Directions for this task
Search the records for the string "missing" and copy every line in which it appears.
--------------------
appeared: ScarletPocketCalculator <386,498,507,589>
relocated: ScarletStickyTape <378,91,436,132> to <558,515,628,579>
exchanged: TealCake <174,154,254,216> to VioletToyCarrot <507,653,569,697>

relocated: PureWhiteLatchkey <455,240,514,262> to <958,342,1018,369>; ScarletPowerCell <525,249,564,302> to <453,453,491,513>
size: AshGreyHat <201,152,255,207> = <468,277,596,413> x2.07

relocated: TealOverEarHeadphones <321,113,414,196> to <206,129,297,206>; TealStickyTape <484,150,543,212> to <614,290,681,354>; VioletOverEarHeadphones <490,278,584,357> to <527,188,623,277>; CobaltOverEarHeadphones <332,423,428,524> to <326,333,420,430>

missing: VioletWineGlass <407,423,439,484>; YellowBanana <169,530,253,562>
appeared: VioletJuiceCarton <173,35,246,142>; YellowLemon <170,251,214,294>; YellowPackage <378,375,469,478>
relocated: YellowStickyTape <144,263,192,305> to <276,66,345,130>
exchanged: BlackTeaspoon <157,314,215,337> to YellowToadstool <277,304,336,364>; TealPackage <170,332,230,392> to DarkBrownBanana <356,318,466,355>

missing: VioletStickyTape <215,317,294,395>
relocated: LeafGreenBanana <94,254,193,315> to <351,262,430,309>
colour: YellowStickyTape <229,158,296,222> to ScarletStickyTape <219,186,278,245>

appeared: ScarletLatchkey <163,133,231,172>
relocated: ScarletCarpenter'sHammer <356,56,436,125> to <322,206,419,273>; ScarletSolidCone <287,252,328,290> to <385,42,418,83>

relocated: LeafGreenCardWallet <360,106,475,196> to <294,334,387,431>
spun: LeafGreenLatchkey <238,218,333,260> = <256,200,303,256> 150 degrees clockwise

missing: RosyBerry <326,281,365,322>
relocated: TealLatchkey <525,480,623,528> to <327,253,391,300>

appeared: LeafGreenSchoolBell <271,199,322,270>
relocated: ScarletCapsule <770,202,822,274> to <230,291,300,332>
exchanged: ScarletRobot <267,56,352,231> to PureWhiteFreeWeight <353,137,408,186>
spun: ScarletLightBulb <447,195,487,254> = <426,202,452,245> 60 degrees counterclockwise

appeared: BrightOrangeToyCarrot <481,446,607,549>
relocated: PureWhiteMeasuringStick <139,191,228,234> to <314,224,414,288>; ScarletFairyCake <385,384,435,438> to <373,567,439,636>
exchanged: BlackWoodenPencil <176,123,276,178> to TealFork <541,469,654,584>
--------------------
Written answer
missing: VioletWineGlass <407,423,439,484>; YellowBanana <169,530,253,562>
missing: VioletStickyTape <215,317,294,395>
missing: RosyBerry <326,281,365,322>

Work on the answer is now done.